** Start of Excerpted data **

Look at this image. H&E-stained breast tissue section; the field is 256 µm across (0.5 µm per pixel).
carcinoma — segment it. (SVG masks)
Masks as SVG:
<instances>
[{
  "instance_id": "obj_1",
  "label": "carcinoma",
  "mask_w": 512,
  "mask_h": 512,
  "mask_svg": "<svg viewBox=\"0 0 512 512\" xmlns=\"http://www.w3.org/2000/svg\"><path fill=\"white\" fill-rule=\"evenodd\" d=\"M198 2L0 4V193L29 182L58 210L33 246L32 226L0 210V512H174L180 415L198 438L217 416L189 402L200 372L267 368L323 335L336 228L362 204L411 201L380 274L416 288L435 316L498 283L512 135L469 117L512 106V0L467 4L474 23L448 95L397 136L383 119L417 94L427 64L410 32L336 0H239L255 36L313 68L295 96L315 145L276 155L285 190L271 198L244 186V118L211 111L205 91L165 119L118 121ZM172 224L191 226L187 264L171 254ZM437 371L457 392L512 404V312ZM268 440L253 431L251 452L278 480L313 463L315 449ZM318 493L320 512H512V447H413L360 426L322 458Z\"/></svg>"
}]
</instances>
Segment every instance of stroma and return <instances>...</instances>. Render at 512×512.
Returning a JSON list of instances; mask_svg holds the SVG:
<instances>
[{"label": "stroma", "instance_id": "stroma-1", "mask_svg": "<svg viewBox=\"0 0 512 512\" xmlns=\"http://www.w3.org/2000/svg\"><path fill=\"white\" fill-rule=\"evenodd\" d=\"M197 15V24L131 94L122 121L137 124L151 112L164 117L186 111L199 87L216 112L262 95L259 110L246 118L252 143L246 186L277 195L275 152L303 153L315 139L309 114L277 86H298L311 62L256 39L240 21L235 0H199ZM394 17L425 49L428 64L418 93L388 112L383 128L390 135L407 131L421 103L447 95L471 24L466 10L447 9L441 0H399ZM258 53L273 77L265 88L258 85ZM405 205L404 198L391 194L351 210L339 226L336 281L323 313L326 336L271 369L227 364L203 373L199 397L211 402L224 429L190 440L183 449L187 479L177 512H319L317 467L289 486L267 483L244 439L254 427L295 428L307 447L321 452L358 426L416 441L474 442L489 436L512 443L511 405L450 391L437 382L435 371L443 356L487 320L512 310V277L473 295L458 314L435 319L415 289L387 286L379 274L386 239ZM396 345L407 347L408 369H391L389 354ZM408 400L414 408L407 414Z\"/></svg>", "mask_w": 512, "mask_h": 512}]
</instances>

** End of Excerpted data **

- _What to work on_:
Some lines of the data above may hold the word "carcinoma"; report how many do, and nothing else.

- _Response to the task_:
2